» **Dataset excerpt**:
=-=-=-=-=

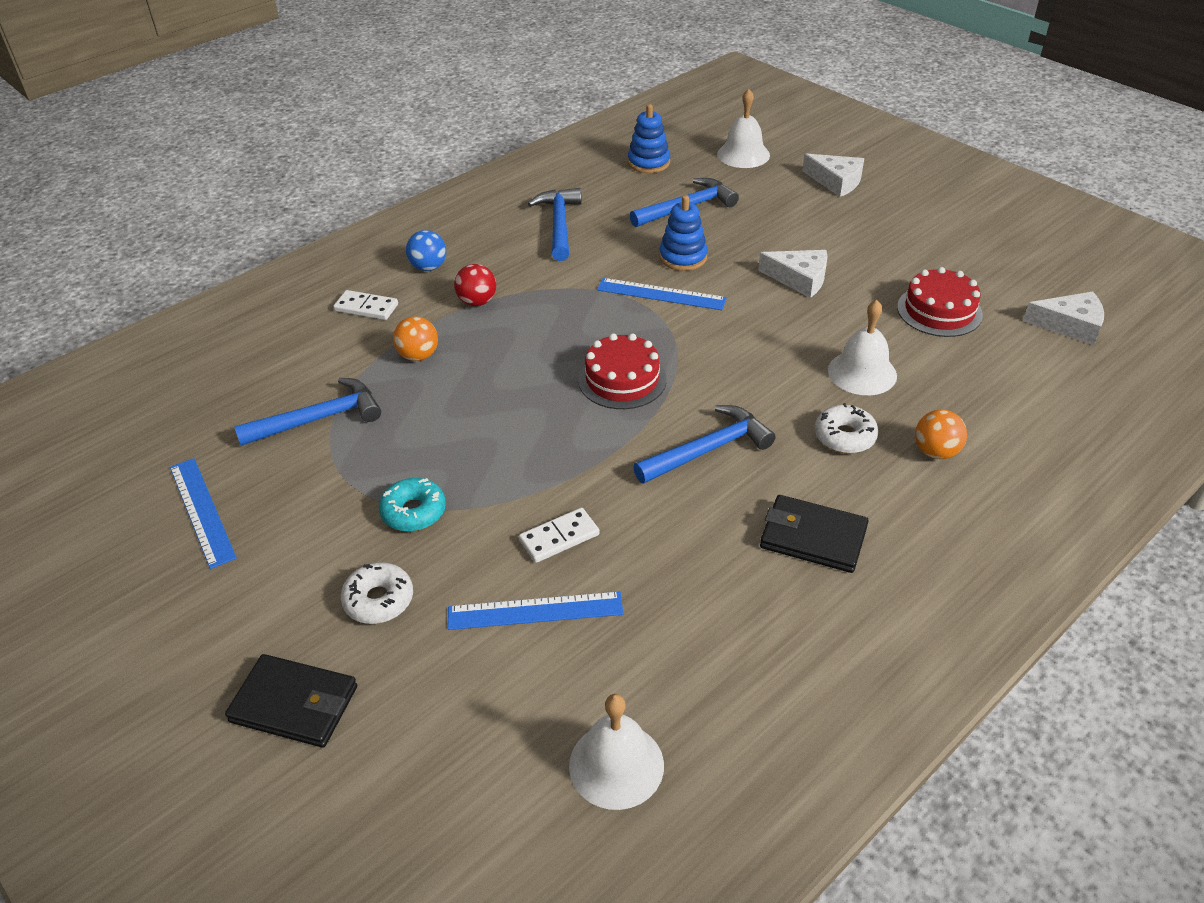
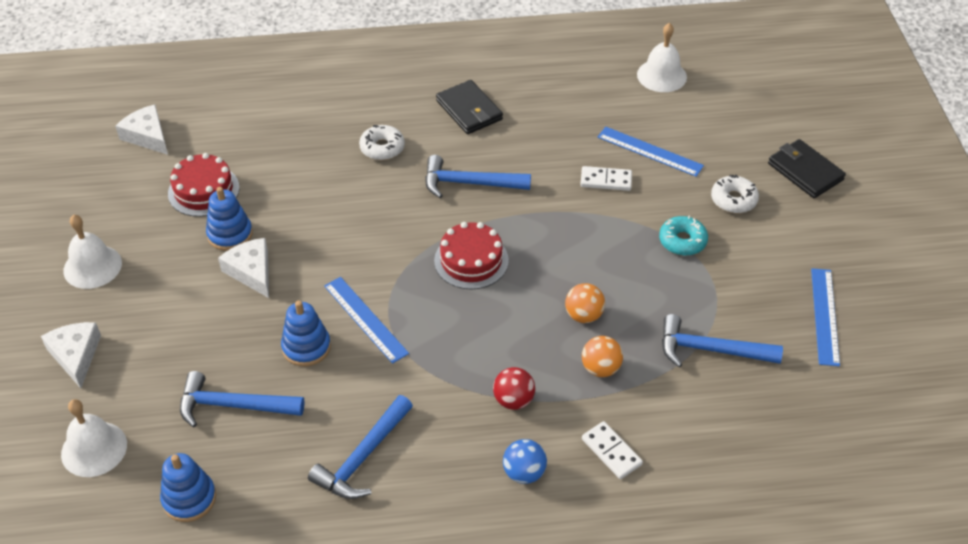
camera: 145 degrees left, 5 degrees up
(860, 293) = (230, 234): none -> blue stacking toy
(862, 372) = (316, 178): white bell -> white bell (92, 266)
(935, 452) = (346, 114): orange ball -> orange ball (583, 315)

=-=-=-=-=

» **Work to complete**:
The material above is to be set down exactly, with pictures removed.

» **Completed exercise**:
camera: 145 degrees left, 5 degrees up
(860, 293) = (230, 234): none -> blue stacking toy
(862, 372) = (316, 178): white bell -> white bell (92, 266)
(935, 452) = (346, 114): orange ball -> orange ball (583, 315)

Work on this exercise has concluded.